▸ INSTRUCTIONS FOR THE TASK
Set out exactly, line by line, the stretch of data below that begins at the line containing "PIXELS pin DIN: none -> TX" and ends at the line containing "PIR pin VCC: 5V -> GND", with both ends kept.

▸ MATERIAL FOR THIS TASK
+ + + + +

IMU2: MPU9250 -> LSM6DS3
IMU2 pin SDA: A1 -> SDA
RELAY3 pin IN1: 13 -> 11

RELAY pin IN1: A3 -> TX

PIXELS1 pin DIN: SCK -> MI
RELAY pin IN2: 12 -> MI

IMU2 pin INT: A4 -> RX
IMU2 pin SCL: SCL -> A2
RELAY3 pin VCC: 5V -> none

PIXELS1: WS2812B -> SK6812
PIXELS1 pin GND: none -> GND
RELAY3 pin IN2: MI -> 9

+ + + + +

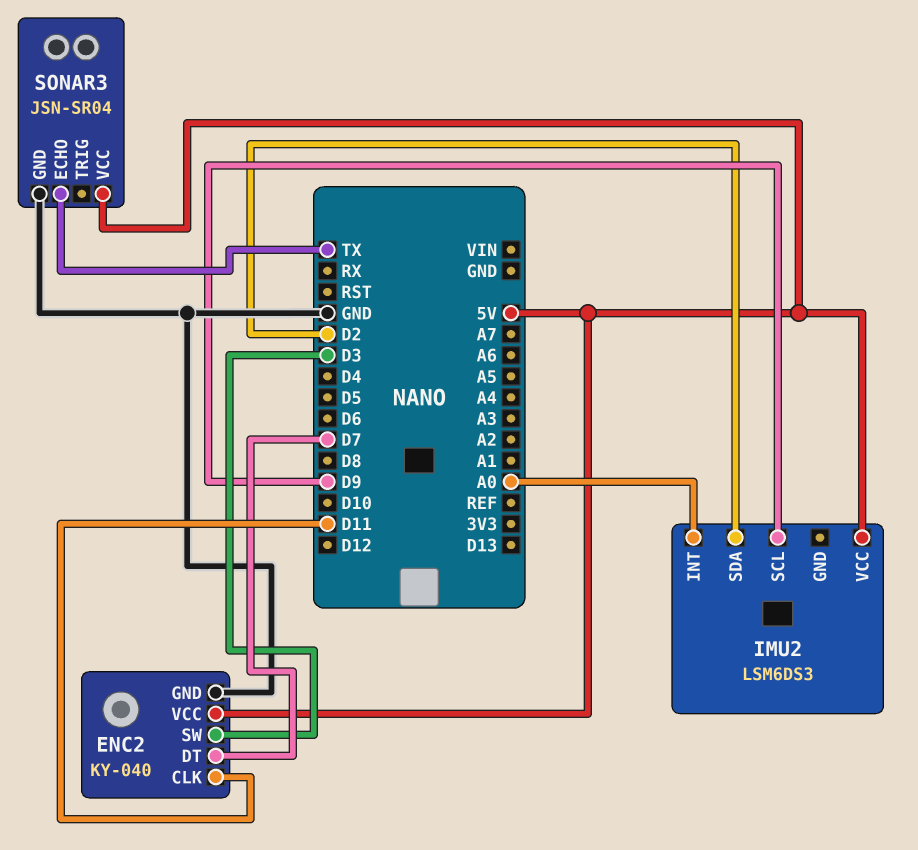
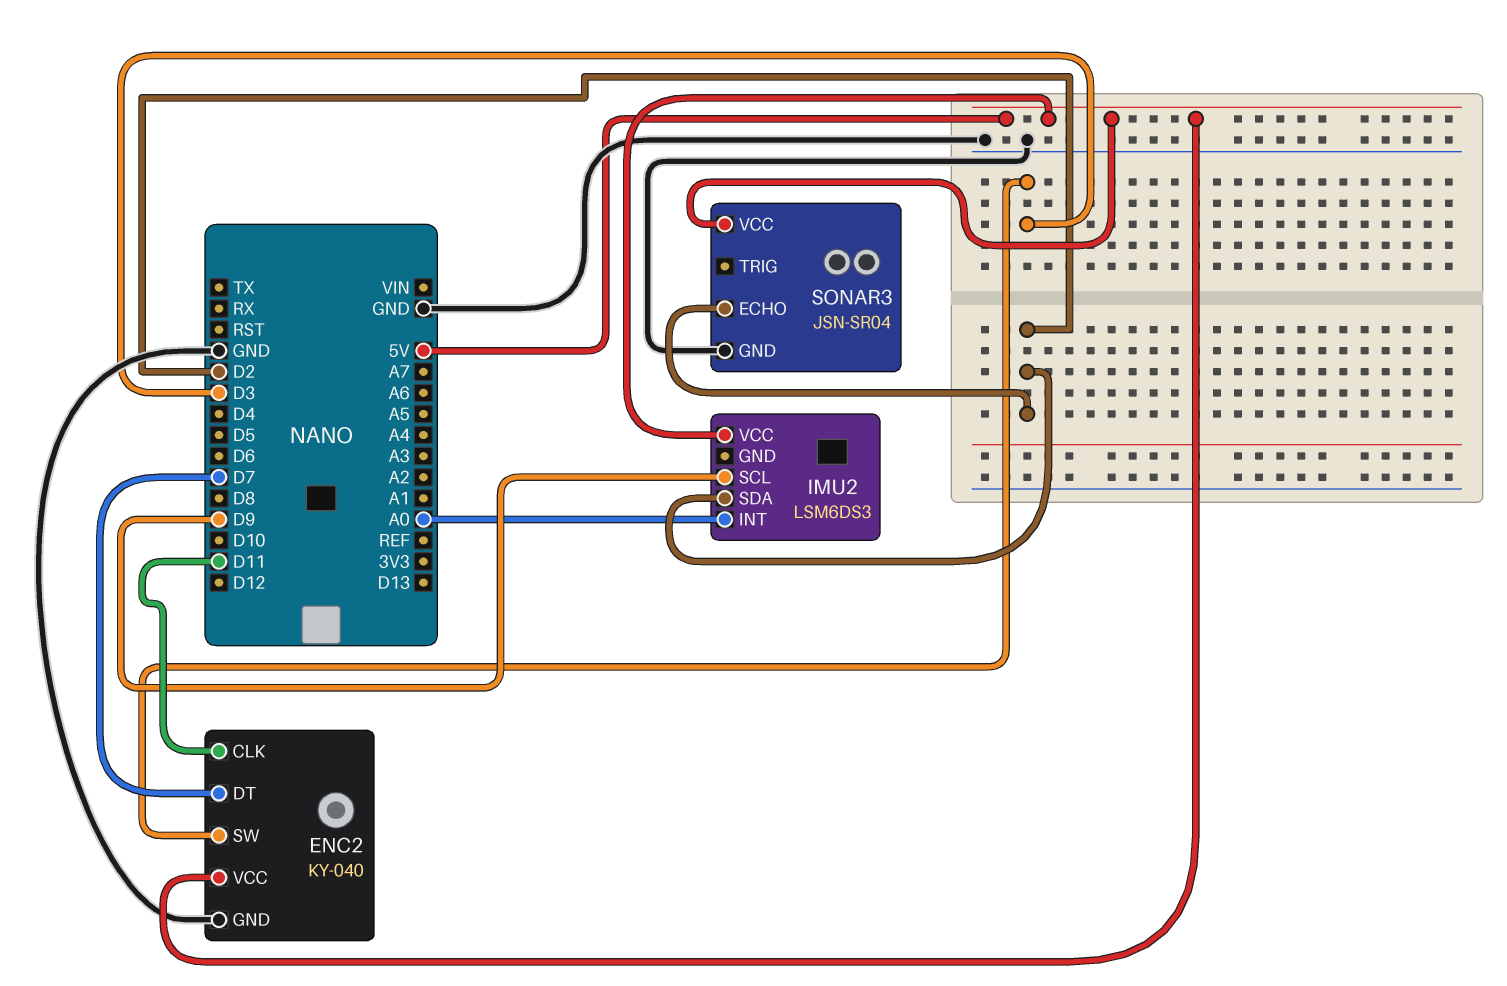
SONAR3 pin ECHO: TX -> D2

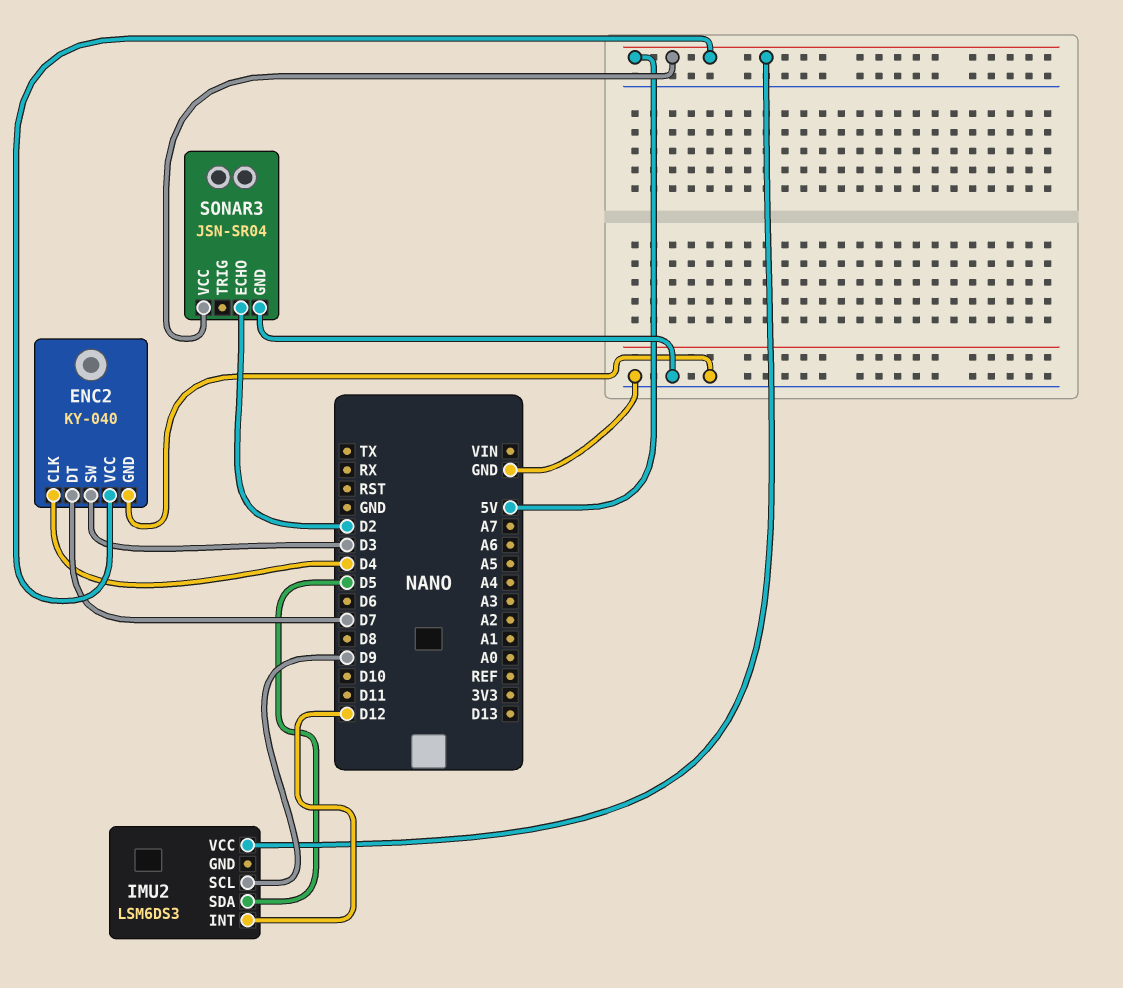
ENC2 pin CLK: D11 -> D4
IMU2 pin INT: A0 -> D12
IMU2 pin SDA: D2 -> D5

+ + + + +

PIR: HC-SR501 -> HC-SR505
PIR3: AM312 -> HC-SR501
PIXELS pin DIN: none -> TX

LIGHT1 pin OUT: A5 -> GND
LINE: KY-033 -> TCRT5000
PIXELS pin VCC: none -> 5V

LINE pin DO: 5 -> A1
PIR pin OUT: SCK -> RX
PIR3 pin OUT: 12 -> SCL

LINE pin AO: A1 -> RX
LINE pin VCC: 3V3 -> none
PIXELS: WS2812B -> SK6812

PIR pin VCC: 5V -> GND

+ + + + +

▸ YOUR RESPONSE
PIXELS pin DIN: none -> TX

LIGHT1 pin OUT: A5 -> GND
LINE: KY-033 -> TCRT5000
PIXELS pin VCC: none -> 5V

LINE pin DO: 5 -> A1
PIR pin OUT: SCK -> RX
PIR3 pin OUT: 12 -> SCL

LINE pin AO: A1 -> RX
LINE pin VCC: 3V3 -> none
PIXELS: WS2812B -> SK6812

PIR pin VCC: 5V -> GND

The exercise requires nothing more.